TASK MATERIAL:
┄┄┄┄┄┄┄┄┄┄┄┄┄┄┄┄┄┄┄┄

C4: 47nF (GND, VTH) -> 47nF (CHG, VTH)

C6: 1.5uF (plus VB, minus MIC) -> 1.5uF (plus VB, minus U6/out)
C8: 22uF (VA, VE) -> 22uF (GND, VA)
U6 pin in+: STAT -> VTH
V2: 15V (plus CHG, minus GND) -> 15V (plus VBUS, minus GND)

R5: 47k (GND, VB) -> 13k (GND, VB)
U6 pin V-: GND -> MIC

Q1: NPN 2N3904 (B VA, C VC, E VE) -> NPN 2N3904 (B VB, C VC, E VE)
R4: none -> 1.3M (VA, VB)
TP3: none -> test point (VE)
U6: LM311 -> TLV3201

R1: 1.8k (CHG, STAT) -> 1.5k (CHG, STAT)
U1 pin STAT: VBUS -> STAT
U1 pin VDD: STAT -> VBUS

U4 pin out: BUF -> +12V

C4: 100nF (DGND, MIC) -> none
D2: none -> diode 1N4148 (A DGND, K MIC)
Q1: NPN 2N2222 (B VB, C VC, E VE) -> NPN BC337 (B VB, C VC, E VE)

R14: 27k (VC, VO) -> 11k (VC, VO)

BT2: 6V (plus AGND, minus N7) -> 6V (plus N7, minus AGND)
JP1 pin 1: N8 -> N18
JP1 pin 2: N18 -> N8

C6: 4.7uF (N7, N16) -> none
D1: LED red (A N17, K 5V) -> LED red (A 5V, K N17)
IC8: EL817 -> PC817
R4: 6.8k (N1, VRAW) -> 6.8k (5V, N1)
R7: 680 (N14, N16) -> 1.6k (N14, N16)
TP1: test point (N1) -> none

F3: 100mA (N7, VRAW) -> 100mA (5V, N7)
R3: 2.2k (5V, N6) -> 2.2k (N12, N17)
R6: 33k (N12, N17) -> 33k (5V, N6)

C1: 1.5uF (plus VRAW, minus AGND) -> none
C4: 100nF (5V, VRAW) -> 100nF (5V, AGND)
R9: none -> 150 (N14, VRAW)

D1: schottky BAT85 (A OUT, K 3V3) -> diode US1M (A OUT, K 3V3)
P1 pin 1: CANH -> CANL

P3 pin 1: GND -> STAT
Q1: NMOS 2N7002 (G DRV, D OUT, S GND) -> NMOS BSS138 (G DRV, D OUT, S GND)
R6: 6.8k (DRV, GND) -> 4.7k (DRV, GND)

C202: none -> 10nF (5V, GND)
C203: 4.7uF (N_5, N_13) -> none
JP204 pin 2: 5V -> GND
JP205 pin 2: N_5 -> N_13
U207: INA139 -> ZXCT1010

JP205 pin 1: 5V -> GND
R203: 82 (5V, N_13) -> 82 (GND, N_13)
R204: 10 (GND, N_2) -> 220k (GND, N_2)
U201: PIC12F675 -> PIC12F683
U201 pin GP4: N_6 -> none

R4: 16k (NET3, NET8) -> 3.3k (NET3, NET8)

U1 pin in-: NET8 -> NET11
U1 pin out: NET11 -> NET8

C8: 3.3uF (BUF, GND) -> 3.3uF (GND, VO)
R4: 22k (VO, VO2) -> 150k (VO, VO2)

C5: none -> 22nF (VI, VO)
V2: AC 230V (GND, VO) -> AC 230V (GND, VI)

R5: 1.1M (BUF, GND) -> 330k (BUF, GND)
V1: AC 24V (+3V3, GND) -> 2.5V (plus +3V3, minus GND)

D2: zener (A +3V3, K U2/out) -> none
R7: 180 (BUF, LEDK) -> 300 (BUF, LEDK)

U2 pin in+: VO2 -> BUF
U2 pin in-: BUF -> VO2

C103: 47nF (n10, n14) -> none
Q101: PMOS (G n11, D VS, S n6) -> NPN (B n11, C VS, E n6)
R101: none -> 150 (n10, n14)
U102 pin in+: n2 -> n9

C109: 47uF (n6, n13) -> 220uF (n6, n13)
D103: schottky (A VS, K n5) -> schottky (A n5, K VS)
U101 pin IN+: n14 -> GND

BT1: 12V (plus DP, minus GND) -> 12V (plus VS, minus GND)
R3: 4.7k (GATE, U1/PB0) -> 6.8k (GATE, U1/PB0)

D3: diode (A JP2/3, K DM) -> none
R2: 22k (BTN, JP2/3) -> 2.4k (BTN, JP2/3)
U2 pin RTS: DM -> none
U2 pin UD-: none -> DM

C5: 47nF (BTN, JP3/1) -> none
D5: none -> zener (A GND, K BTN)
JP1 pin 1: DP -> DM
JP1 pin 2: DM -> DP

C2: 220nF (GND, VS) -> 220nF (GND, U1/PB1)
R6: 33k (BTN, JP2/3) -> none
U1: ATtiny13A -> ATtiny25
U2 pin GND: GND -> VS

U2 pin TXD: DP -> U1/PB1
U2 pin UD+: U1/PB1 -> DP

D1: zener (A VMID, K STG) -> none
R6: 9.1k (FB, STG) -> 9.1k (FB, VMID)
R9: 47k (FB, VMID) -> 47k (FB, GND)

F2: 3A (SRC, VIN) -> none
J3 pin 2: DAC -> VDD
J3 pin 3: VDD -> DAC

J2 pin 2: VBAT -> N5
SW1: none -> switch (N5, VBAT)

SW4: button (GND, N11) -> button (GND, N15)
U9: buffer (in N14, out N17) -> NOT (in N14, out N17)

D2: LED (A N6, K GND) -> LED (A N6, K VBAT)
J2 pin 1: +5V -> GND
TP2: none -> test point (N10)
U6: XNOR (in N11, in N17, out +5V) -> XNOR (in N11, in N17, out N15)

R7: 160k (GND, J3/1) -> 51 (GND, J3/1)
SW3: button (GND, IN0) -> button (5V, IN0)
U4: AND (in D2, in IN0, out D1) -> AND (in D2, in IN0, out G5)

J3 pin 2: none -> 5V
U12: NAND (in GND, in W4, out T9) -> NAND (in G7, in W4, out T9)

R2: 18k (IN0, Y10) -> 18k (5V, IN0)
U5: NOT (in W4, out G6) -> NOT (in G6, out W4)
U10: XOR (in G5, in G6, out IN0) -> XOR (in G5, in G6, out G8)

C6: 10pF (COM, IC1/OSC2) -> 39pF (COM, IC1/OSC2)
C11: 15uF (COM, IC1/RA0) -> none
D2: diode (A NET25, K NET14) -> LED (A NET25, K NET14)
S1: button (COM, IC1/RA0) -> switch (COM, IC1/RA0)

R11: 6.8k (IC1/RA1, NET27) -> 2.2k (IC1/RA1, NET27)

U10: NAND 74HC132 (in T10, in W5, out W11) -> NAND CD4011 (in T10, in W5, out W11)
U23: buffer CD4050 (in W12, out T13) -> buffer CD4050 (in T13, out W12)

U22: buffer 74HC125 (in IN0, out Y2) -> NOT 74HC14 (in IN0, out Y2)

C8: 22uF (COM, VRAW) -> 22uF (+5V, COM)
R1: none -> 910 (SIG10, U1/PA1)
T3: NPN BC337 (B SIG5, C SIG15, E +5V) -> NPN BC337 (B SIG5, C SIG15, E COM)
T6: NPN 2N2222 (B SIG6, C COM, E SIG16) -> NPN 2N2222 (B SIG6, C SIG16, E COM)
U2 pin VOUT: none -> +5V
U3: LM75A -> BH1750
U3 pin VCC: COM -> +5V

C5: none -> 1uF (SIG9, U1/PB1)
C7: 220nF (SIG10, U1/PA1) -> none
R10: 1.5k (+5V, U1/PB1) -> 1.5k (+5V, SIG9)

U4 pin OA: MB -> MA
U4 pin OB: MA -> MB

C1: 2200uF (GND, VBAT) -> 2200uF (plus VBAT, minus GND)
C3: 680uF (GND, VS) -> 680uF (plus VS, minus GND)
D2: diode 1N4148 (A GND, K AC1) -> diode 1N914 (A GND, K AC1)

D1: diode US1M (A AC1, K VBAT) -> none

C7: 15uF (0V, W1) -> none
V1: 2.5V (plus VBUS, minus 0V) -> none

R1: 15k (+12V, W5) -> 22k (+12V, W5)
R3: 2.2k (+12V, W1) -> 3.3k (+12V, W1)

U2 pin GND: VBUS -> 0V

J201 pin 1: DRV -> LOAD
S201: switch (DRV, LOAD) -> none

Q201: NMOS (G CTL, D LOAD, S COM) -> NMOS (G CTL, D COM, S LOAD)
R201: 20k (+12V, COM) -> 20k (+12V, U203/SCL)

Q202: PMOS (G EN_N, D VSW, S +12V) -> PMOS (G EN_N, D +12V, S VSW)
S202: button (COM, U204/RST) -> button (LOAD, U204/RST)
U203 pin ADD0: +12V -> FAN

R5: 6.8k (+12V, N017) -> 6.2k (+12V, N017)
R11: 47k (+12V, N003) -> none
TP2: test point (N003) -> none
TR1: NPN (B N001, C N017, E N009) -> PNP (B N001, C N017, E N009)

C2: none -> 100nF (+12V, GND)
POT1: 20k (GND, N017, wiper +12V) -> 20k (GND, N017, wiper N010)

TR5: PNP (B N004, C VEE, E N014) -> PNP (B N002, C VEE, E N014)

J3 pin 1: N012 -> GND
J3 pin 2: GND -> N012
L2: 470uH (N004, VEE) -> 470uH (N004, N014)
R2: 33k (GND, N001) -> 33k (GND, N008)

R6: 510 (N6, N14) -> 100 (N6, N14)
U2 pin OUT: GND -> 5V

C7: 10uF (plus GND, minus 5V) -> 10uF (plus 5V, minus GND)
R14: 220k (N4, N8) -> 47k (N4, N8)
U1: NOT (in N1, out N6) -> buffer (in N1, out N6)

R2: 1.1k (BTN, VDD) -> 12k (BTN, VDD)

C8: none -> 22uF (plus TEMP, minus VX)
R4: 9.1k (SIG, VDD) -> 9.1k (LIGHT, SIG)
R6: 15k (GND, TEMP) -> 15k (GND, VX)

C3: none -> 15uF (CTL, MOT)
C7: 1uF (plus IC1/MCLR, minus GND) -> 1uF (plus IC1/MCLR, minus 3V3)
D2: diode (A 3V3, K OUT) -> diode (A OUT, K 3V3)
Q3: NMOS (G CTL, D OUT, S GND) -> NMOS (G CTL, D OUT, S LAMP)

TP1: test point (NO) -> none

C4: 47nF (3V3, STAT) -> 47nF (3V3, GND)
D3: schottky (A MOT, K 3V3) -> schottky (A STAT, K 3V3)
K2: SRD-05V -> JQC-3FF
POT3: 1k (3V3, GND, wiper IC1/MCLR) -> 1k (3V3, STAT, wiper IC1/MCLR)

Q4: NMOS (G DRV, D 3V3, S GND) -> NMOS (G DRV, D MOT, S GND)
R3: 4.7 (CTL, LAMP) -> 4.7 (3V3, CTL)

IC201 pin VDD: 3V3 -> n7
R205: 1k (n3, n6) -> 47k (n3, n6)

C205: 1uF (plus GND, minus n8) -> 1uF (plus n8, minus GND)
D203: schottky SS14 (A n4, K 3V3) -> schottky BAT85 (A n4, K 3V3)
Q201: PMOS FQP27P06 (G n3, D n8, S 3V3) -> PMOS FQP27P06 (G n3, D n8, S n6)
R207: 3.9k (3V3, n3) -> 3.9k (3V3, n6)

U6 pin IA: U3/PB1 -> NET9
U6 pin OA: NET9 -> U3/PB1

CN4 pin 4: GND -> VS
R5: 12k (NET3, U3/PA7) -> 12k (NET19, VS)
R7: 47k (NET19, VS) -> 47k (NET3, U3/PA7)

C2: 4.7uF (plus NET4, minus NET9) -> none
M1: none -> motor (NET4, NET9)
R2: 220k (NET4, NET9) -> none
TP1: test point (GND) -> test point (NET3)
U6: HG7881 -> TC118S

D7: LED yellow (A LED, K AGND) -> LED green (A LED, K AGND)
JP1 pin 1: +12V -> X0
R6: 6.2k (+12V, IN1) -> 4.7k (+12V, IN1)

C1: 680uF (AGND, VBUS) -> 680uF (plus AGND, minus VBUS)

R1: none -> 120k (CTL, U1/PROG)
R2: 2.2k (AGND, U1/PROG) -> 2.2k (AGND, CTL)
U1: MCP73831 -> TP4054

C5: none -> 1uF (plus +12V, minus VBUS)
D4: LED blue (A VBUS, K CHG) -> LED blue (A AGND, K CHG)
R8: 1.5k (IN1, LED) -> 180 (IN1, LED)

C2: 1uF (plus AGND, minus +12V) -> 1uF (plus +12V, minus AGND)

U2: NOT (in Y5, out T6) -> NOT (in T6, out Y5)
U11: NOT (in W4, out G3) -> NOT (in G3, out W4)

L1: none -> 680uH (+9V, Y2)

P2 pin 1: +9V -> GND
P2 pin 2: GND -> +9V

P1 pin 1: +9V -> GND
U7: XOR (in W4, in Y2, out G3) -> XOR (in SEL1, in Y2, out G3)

┄┄┄┄┄┄┄┄┄┄┄┄┄┄┄┄┄┄┄┄

TASK BRIEF:
Could you repeat exactly the lines above from the line with "C1: 2200uF (GND, VBAT)" up to and including the line with "U203 pin ADD0: +12V -> FAN", and only those?

RESPONSE AREA:
C1: 2200uF (GND, VBAT) -> 2200uF (plus VBAT, minus GND)
C3: 680uF (GND, VS) -> 680uF (plus VS, minus GND)
D2: diode 1N4148 (A GND, K AC1) -> diode 1N914 (A GND, K AC1)

D1: diode US1M (A AC1, K VBAT) -> none

C7: 15uF (0V, W1) -> none
V1: 2.5V (plus VBUS, minus 0V) -> none

R1: 15k (+12V, W5) -> 22k (+12V, W5)
R3: 2.2k (+12V, W1) -> 3.3k (+12V, W1)

U2 pin GND: VBUS -> 0V

J201 pin 1: DRV -> LOAD
S201: switch (DRV, LOAD) -> none

Q201: NMOS (G CTL, D LOAD, S COM) -> NMOS (G CTL, D COM, S LOAD)
R201: 20k (+12V, COM) -> 20k (+12V, U203/SCL)

Q202: PMOS (G EN_N, D VSW, S +12V) -> PMOS (G EN_N, D +12V, S VSW)
S202: button (COM, U204/RST) -> button (LOAD, U204/RST)
U203 pin ADD0: +12V -> FAN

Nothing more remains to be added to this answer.